→ **WORK ITEM**
Within the entries below, please return exactly the lines from the one with "R12: 100 (J2/2, VDD) -> 100 (VDD, W16)" through the one with "U2 pin OUT: U1/IO2 -> J1/2", leaving out any pictures.
--- RECORDED INFORMATION ---
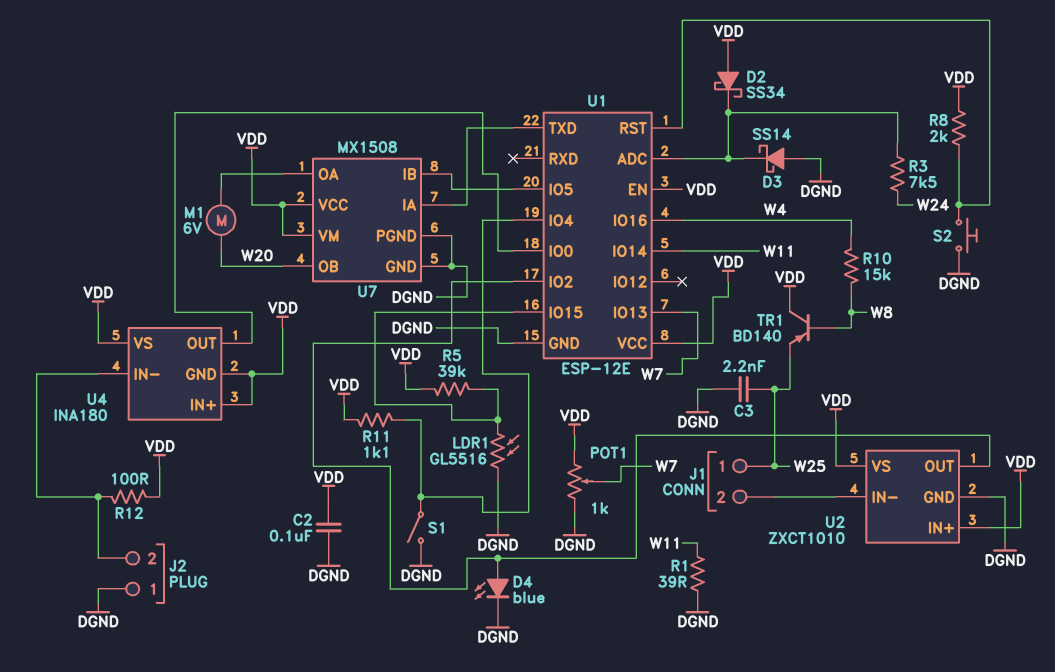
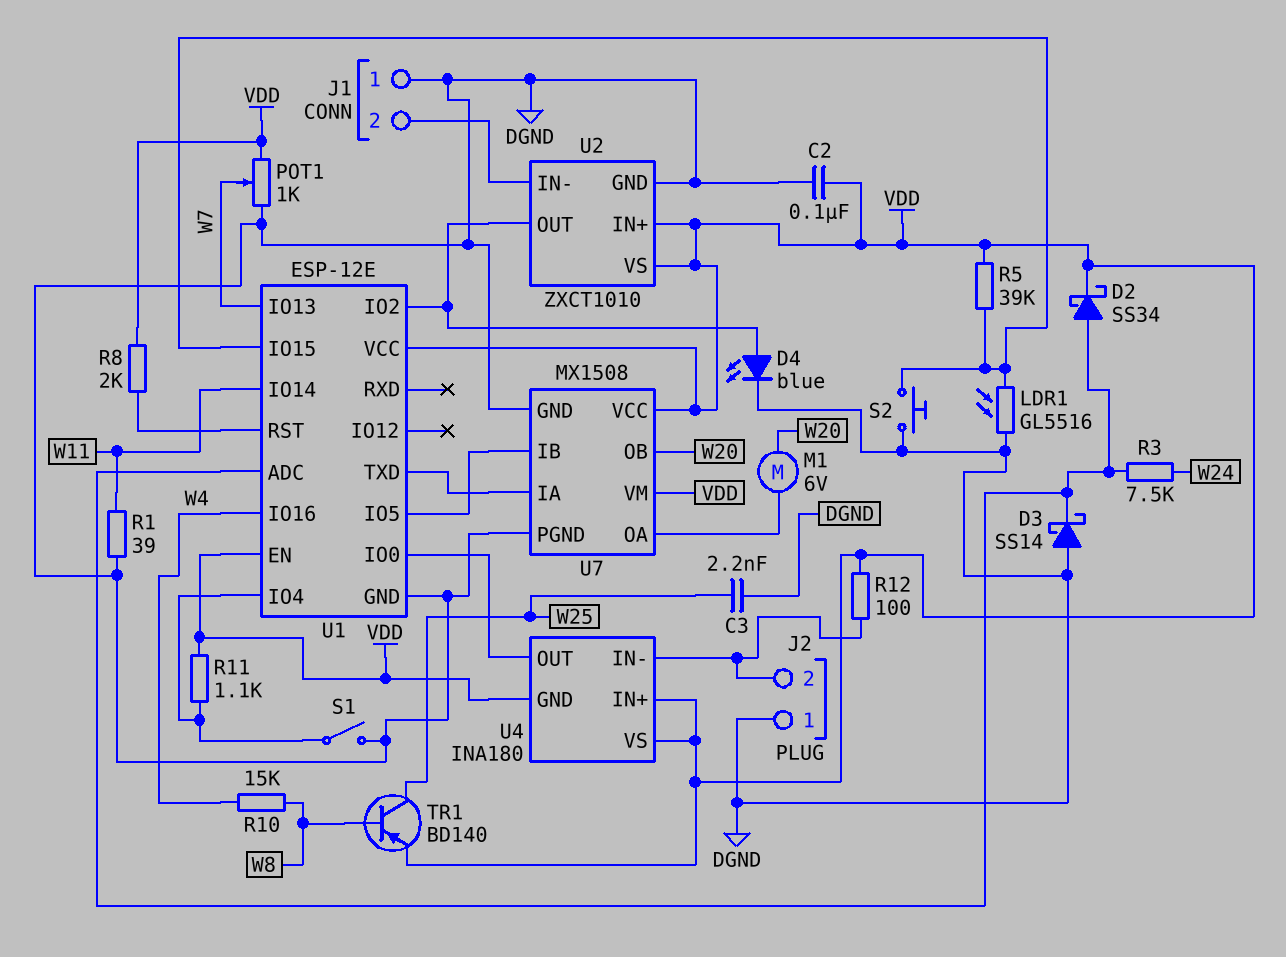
D2: schottky SS34 (A VDD, K U1/ADC) -> schottky SS34 (A U1/ADC, K VDD)
J1 pin 1: W25 -> DGND
S2: button (DGND, U1/RST) -> button (DGND, U1/IO15)
TR1: PNP BD140 (B W8, C VDD, E W25) -> PNP BD140 (B W8, C W25, E VDD)

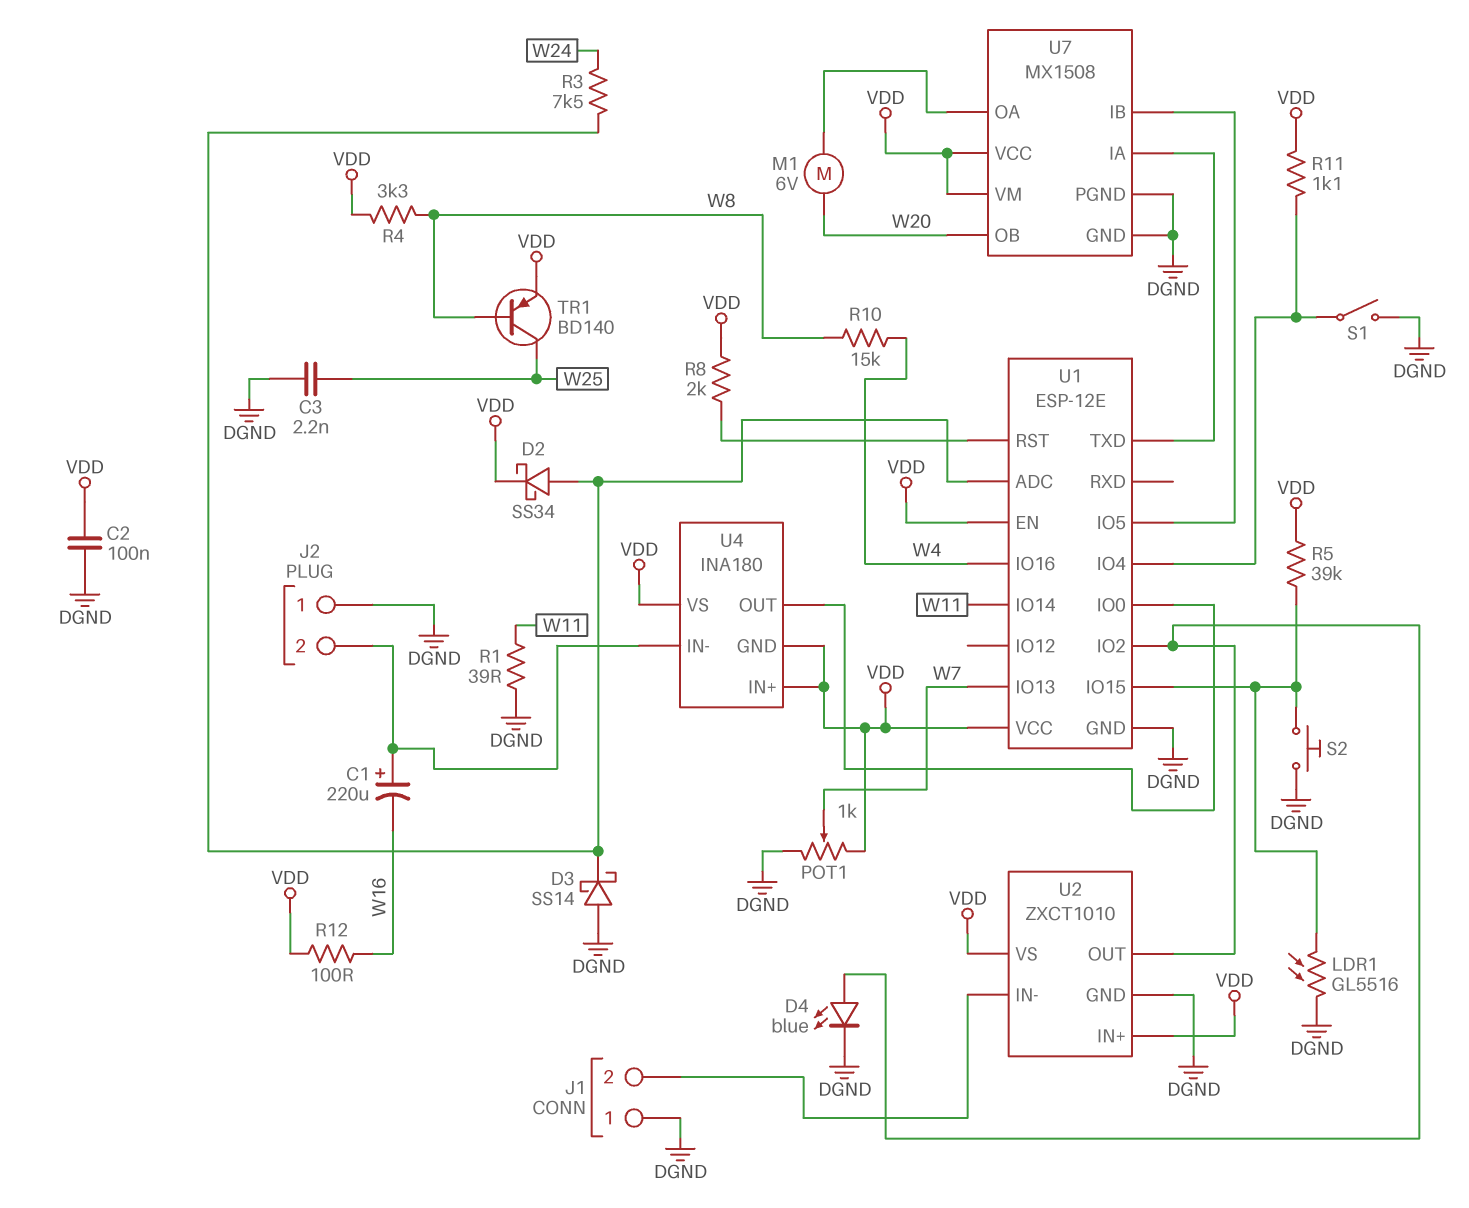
C1: none -> 220uF (plus J2/2, minus W16)
R4: none -> 3.3k (VDD, W8)
R12: 100 (J2/2, VDD) -> 100 (VDD, W16)

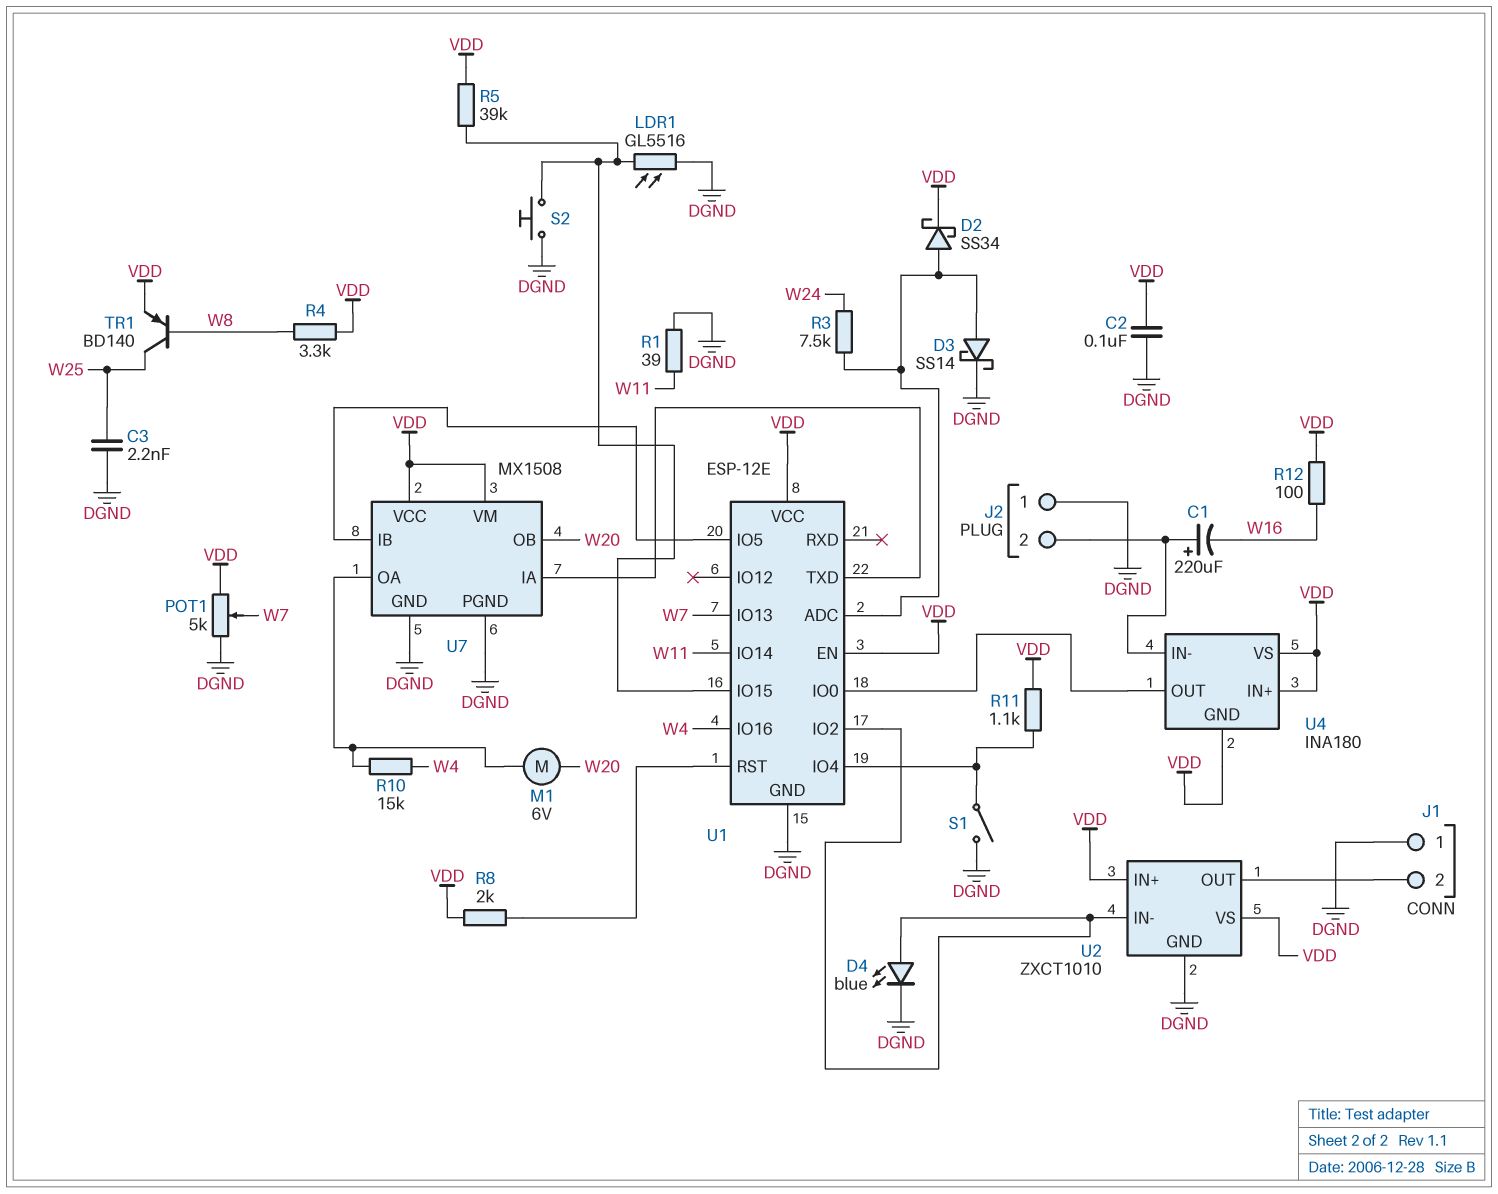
D3: schottky SS14 (A DGND, K U1/ADC) -> schottky SS14 (A U1/ADC, K DGND)
POT1: 1k (DGND, VDD, wiper W7) -> 5k (DGND, VDD, wiper W7)
R10: 15k (W4, W8) -> 15k (U7/OA, W4)
U2 pin IN-: J1/2 -> U1/IO2
U2 pin OUT: U1/IO2 -> J1/2

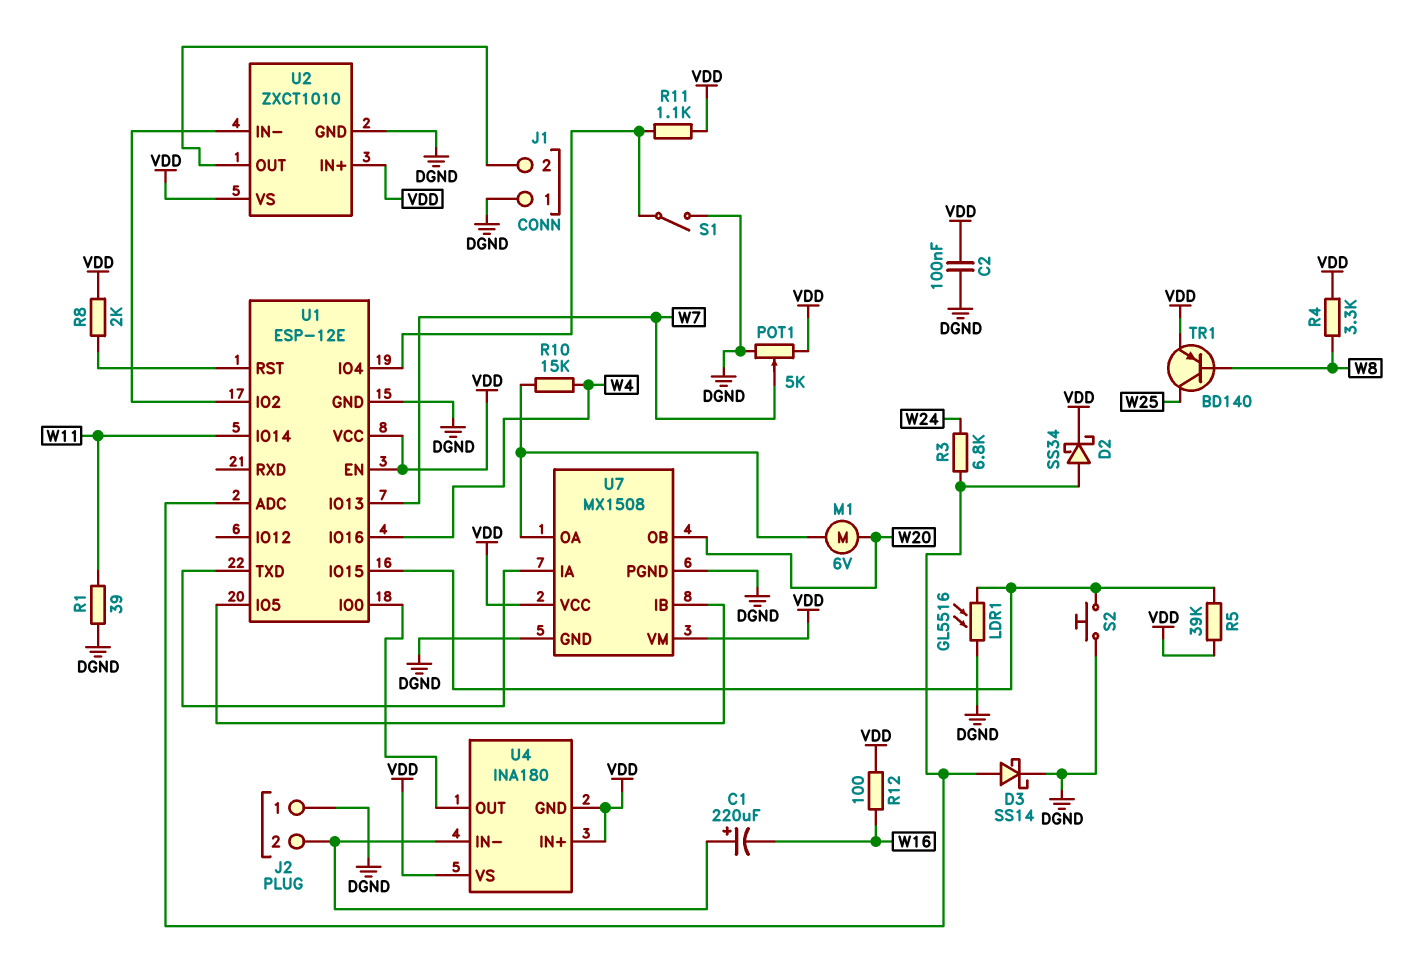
C3: 2.2nF (DGND, W25) -> none
D4: LED blue (A U1/IO2, K DGND) -> none
R3: 7.5k (U1/ADC, W24) -> 6.8k (U1/ADC, W24)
---
→ **ANSWER TO THIS EXERCISE**
R12: 100 (J2/2, VDD) -> 100 (VDD, W16)

D3: schottky SS14 (A DGND, K U1/ADC) -> schottky SS14 (A U1/ADC, K DGND)
POT1: 1k (DGND, VDD, wiper W7) -> 5k (DGND, VDD, wiper W7)
R10: 15k (W4, W8) -> 15k (U7/OA, W4)
U2 pin IN-: J1/2 -> U1/IO2
U2 pin OUT: U1/IO2 -> J1/2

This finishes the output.